___ Excerpted data ___

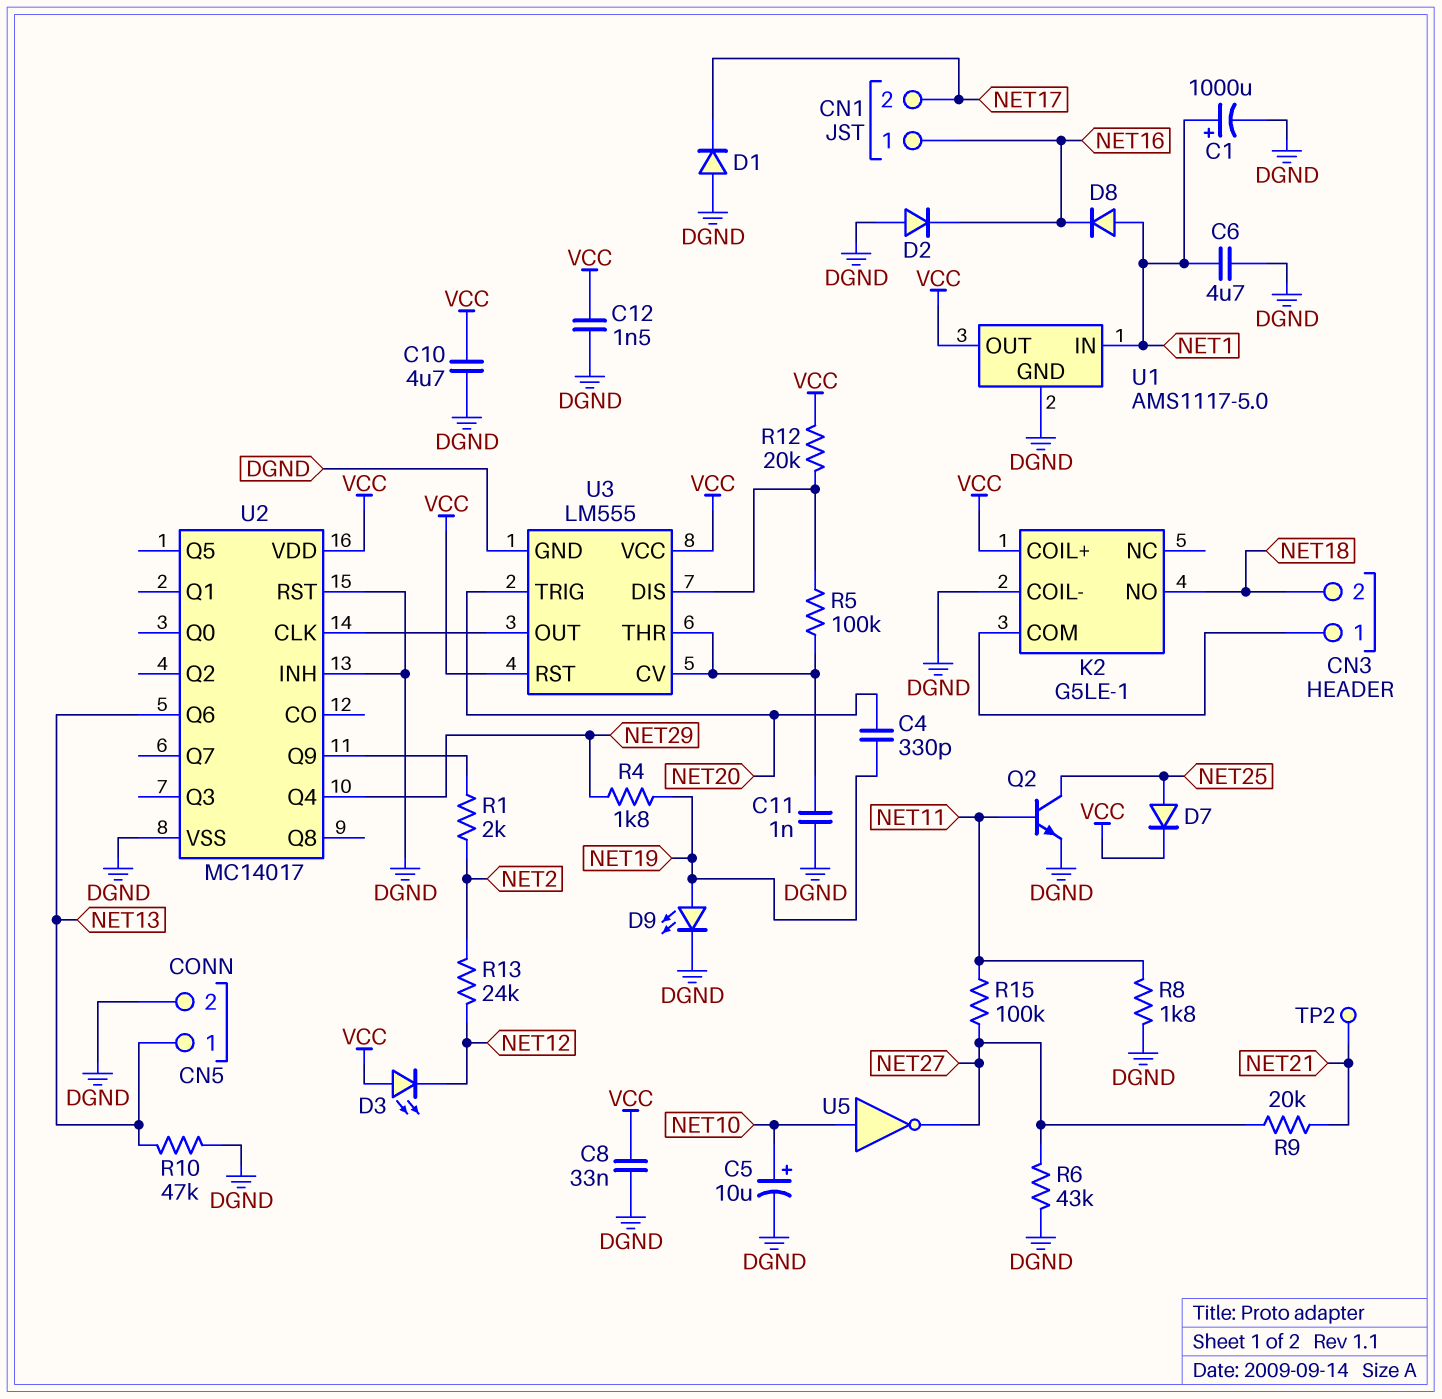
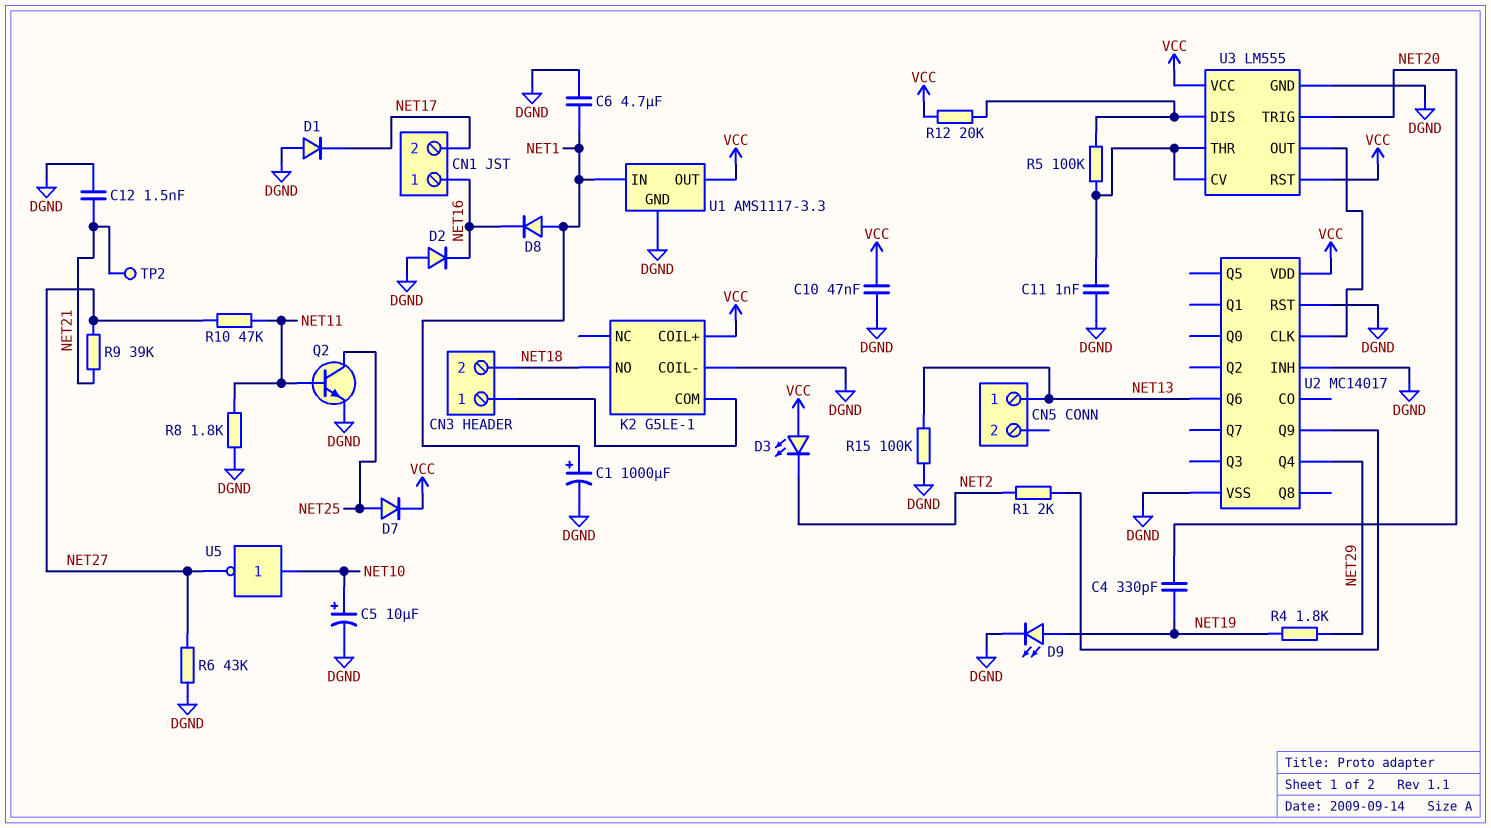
C8: 33nF (DGND, VCC) -> none
C10: 4.7uF (DGND, VCC) -> 47nF (DGND, VCC)
C12: 1.5nF (DGND, VCC) -> 1.5nF (DGND, NET21)
CN5 pin 2: DGND -> none
D3: LED (A VCC, K NET12) -> LED (A VCC, K NET2)
R9: 20k (NET21, NET27) -> 39k (NET21, NET27)
R10: 47k (DGND, NET13) -> 47k (NET11, NET27)
R13: 24k (NET2, NET12) -> none
R15: 100k (NET11, NET27) -> 100k (DGND, NET13)
U1: AMS1117-5.0 -> AMS1117-3.3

___

The answer should be the exact lines running from the line containing "R9: 20k (NET21, NET27) -> 39k (NET21, NET27)" to the last line of the entries, with nothing else.

R9: 20k (NET21, NET27) -> 39k (NET21, NET27)
R10: 47k (DGND, NET13) -> 47k (NET11, NET27)
R13: 24k (NET2, NET12) -> none
R15: 100k (NET11, NET27) -> 100k (DGND, NET13)
U1: AMS1117-5.0 -> AMS1117-3.3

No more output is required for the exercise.